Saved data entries
● ● ●

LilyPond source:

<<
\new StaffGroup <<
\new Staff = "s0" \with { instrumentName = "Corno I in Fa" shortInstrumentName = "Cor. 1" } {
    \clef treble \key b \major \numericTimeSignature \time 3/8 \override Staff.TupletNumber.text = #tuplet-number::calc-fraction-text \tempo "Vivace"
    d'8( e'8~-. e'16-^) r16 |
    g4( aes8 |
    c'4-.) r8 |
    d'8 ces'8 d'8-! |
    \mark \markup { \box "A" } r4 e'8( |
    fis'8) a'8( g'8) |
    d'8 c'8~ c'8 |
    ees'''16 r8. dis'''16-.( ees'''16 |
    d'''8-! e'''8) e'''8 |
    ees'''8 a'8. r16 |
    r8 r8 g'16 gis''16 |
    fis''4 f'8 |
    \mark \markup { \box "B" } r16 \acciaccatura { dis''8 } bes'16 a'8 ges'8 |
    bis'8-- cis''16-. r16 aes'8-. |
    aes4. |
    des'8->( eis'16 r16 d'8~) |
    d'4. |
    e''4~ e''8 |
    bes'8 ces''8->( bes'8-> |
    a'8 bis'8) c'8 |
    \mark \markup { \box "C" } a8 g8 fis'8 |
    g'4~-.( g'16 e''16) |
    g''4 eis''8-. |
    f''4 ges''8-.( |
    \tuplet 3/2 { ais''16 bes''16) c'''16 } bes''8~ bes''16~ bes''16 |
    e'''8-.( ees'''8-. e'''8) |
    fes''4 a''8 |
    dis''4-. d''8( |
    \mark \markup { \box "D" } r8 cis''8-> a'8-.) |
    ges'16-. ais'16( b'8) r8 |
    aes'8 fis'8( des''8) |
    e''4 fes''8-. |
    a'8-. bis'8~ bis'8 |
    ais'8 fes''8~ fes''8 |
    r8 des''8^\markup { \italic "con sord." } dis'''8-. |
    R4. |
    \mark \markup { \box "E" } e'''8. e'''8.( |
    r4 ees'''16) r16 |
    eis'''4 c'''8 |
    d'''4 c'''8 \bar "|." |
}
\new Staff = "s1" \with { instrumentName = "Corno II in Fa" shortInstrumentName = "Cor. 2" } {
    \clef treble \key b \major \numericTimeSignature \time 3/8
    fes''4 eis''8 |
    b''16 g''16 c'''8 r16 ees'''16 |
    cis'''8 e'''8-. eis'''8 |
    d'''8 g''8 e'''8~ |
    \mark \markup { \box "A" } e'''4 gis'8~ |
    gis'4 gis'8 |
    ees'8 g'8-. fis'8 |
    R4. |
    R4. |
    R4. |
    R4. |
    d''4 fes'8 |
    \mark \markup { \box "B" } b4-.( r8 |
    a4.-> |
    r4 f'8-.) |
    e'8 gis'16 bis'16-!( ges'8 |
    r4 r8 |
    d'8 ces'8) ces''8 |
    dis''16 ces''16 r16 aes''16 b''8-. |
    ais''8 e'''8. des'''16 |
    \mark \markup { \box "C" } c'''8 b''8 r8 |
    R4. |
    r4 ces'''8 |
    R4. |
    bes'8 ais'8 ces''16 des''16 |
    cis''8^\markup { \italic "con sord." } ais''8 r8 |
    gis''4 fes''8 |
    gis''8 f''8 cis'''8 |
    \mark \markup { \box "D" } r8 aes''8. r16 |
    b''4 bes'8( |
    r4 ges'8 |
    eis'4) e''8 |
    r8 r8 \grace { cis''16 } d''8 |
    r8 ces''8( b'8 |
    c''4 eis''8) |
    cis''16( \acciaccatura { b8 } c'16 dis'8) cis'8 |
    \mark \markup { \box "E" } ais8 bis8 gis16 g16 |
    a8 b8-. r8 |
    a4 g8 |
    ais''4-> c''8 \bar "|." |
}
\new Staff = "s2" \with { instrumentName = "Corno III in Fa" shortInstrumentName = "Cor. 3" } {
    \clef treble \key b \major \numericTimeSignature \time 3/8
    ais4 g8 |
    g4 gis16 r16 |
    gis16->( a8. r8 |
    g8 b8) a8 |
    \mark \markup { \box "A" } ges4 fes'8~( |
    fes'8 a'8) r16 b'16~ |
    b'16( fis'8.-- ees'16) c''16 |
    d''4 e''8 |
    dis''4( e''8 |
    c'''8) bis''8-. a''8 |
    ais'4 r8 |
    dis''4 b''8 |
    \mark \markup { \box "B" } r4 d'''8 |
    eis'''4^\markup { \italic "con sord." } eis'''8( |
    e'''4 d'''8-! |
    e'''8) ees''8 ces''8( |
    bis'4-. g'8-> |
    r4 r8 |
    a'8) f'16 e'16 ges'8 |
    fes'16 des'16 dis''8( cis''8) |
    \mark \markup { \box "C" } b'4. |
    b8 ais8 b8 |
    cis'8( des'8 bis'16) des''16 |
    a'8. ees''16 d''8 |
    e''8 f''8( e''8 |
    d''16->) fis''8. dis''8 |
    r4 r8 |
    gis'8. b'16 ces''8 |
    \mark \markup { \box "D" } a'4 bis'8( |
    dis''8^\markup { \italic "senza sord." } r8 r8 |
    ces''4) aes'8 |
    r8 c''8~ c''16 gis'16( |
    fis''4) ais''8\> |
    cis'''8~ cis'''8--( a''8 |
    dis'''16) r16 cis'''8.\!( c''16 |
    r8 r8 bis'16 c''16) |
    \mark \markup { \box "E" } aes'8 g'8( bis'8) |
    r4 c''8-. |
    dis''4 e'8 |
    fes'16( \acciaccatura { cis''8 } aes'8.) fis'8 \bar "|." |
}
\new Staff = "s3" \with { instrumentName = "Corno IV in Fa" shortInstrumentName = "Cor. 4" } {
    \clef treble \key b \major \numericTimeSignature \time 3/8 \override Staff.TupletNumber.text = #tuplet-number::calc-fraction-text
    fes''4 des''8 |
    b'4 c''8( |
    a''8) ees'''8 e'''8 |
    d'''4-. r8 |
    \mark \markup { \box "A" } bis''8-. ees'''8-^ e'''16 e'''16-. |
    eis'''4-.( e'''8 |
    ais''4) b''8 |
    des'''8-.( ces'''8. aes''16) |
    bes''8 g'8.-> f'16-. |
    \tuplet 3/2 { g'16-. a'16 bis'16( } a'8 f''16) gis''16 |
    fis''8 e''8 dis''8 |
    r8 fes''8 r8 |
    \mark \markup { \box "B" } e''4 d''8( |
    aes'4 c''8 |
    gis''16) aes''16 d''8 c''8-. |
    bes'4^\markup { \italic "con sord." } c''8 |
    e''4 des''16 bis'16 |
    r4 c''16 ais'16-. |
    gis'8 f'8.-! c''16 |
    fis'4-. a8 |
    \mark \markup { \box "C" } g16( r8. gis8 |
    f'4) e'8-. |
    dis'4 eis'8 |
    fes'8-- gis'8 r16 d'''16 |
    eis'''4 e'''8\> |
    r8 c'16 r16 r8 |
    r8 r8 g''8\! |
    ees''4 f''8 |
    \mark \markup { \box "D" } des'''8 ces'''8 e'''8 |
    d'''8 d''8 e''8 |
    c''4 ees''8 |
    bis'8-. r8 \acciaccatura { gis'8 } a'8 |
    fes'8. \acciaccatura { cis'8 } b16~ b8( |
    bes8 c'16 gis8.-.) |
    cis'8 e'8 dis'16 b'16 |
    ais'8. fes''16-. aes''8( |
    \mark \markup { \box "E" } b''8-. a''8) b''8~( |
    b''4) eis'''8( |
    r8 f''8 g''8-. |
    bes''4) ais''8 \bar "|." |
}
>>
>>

● ● ●

_Task prompt_: Please count the lines in the rows above that contain the string "instrumentName", treating uppercase and lowercase as different. Give only the number.

_Exercise result_: 4